# What you have to do
Draw out every line with the word "banana" from the listing below.

# Collected material
-*-
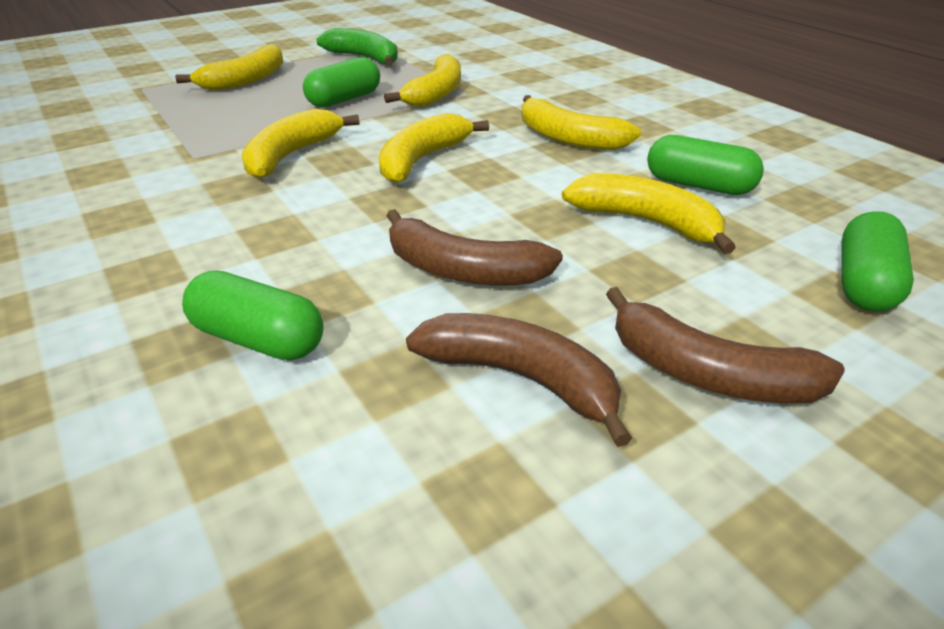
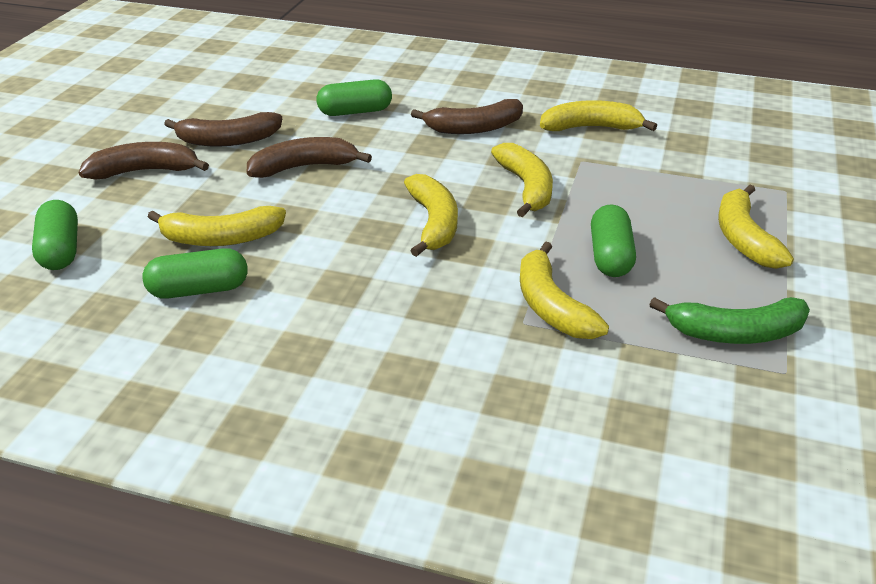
camera: 140 degrees right, 0 degrees up
(189, 233) = (474, 128): none -> brown banana
(568, 138) = (350, 299): yellow banana -> yellow banana (591, 128)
-*-
# Exercise response
(189, 233) = (474, 128): none -> brown banana
(568, 138) = (350, 299): yellow banana -> yellow banana (591, 128)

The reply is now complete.